** TRY IT **
Give again every line from the one with "R8: none -> 1.5k (N1, N41)" through the last line of the data, exactly, and leave out the lines before it.

Edit tracking data:
- Opening Delimiter -
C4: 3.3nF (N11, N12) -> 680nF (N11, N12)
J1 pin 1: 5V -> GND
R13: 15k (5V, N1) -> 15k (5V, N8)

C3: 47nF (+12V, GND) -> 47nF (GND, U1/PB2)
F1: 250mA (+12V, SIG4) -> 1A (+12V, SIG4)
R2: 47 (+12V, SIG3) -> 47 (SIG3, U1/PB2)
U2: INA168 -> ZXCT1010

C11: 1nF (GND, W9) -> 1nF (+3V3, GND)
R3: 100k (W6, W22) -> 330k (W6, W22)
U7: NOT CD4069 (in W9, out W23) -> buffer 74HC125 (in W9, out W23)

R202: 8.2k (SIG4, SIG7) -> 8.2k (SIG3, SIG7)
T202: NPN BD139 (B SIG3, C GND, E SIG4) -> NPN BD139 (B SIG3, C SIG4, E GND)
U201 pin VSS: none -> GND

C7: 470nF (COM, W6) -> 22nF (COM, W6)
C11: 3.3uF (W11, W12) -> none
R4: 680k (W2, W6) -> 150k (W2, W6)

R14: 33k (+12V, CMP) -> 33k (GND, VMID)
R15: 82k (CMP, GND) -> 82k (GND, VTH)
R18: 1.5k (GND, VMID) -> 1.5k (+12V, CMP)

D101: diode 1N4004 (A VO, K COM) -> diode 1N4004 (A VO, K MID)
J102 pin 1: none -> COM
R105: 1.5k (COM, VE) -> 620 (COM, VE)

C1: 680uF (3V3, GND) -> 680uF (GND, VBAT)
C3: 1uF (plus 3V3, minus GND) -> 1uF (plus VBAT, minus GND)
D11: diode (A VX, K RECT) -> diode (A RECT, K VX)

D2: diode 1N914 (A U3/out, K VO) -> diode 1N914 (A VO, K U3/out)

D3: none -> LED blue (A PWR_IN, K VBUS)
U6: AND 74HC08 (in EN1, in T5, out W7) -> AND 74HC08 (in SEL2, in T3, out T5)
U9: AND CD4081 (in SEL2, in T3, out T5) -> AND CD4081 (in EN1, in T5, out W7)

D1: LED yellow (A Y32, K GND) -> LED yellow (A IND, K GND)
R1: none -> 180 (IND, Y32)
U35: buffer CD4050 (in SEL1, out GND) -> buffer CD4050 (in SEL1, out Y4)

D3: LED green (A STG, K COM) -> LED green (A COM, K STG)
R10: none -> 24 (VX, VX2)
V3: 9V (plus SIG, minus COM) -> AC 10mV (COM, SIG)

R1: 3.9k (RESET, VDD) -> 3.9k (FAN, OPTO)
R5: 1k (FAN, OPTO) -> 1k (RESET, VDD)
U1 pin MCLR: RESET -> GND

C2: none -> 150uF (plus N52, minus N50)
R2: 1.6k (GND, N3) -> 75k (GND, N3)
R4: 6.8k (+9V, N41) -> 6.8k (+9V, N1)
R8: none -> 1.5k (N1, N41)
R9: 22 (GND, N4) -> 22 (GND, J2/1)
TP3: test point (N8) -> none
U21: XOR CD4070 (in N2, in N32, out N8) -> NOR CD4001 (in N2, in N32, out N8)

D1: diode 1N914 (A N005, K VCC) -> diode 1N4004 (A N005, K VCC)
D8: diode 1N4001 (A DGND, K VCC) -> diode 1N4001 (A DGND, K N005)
- Closing Delimiter -
** RESPONSE **
R8: none -> 1.5k (N1, N41)
R9: 22 (GND, N4) -> 22 (GND, J2/1)
TP3: test point (N8) -> none
U21: XOR CD4070 (in N2, in N32, out N8) -> NOR CD4001 (in N2, in N32, out N8)

D1: diode 1N914 (A N005, K VCC) -> diode 1N4004 (A N005, K VCC)
D8: diode 1N4001 (A DGND, K VCC) -> diode 1N4001 (A DGND, K N005)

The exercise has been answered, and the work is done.